==== RECORDS PROVIDED ====
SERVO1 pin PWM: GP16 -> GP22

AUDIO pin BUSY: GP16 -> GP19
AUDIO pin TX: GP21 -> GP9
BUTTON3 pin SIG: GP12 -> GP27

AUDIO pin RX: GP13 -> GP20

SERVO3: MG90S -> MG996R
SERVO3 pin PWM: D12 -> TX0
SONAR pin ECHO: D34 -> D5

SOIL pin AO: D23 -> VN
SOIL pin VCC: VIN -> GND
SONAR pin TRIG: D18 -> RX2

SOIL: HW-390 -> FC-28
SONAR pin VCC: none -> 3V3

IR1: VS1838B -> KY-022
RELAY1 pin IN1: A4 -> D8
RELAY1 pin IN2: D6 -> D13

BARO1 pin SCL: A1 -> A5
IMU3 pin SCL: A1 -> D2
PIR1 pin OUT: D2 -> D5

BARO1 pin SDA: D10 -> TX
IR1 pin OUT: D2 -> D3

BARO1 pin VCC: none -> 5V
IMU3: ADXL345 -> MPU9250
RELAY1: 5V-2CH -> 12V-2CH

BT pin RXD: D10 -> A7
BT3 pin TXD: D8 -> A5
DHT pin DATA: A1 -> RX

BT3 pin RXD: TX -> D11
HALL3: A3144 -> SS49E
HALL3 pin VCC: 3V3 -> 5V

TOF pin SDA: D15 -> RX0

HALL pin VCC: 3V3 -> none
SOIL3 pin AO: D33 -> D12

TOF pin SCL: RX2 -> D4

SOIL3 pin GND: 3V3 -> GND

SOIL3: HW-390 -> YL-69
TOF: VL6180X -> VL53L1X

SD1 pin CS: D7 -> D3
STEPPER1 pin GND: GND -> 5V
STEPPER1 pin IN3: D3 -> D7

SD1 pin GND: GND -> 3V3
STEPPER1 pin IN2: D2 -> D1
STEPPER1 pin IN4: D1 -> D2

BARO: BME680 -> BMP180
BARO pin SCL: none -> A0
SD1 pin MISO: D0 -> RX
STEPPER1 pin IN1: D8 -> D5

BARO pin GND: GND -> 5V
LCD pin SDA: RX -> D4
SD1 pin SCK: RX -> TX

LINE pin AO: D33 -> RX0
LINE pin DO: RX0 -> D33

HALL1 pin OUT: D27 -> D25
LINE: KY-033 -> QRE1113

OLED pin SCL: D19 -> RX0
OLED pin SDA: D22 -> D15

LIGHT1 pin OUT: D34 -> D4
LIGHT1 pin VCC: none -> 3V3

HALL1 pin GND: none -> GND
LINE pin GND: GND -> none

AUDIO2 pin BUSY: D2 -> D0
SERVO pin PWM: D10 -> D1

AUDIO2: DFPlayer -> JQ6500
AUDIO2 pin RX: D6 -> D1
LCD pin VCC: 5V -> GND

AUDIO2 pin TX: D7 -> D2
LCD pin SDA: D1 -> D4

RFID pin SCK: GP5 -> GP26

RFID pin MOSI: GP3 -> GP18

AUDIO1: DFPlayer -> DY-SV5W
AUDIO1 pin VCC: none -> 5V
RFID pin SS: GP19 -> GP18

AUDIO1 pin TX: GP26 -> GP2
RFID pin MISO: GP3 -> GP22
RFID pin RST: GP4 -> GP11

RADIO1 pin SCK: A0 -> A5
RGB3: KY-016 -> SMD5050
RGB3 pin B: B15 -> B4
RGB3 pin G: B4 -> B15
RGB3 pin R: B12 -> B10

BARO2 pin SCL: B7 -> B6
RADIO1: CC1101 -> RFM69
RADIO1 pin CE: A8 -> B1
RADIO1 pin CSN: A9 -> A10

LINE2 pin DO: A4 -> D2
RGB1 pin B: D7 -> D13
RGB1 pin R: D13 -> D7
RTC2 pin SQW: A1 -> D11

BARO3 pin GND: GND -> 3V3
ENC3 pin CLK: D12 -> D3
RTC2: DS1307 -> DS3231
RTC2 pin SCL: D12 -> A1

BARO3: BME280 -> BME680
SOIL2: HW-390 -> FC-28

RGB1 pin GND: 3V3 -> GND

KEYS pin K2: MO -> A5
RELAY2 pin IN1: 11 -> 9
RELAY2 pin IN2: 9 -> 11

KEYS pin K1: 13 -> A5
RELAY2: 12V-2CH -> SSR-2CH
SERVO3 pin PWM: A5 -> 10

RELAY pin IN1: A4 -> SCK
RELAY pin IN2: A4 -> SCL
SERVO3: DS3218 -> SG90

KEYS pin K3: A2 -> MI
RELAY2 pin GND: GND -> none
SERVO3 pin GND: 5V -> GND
====
**THE PROBLEM**
Set down only the lines above that fall between the line holding "AUDIO pin BUSY: GP16 -> GP19" and the line holding "HALL1 pin GND: none -> GND", inclusive, keeping each exact.

**SOLUTION TO THE EXERCISE**
AUDIO pin BUSY: GP16 -> GP19
AUDIO pin TX: GP21 -> GP9
BUTTON3 pin SIG: GP12 -> GP27

AUDIO pin RX: GP13 -> GP20

SERVO3: MG90S -> MG996R
SERVO3 pin PWM: D12 -> TX0
SONAR pin ECHO: D34 -> D5

SOIL pin AO: D23 -> VN
SOIL pin VCC: VIN -> GND
SONAR pin TRIG: D18 -> RX2

SOIL: HW-390 -> FC-28
SONAR pin VCC: none -> 3V3

IR1: VS1838B -> KY-022
RELAY1 pin IN1: A4 -> D8
RELAY1 pin IN2: D6 -> D13

BARO1 pin SCL: A1 -> A5
IMU3 pin SCL: A1 -> D2
PIR1 pin OUT: D2 -> D5

BARO1 pin SDA: D10 -> TX
IR1 pin OUT: D2 -> D3

BARO1 pin VCC: none -> 5V
IMU3: ADXL345 -> MPU9250
RELAY1: 5V-2CH -> 12V-2CH

BT pin RXD: D10 -> A7
BT3 pin TXD: D8 -> A5
DHT pin DATA: A1 -> RX

BT3 pin RXD: TX -> D11
HALL3: A3144 -> SS49E
HALL3 pin VCC: 3V3 -> 5V

TOF pin SDA: D15 -> RX0

HALL pin VCC: 3V3 -> none
SOIL3 pin AO: D33 -> D12

TOF pin SCL: RX2 -> D4

SOIL3 pin GND: 3V3 -> GND

SOIL3: HW-390 -> YL-69
TOF: VL6180X -> VL53L1X

SD1 pin CS: D7 -> D3
STEPPER1 pin GND: GND -> 5V
STEPPER1 pin IN3: D3 -> D7

SD1 pin GND: GND -> 3V3
STEPPER1 pin IN2: D2 -> D1
STEPPER1 pin IN4: D1 -> D2

BARO: BME680 -> BMP180
BARO pin SCL: none -> A0
SD1 pin MISO: D0 -> RX
STEPPER1 pin IN1: D8 -> D5

BARO pin GND: GND -> 5V
LCD pin SDA: RX -> D4
SD1 pin SCK: RX -> TX

LINE pin AO: D33 -> RX0
LINE pin DO: RX0 -> D33

HALL1 pin OUT: D27 -> D25
LINE: KY-033 -> QRE1113

OLED pin SCL: D19 -> RX0
OLED pin SDA: D22 -> D15

LIGHT1 pin OUT: D34 -> D4
LIGHT1 pin VCC: none -> 3V3

HALL1 pin GND: none -> GND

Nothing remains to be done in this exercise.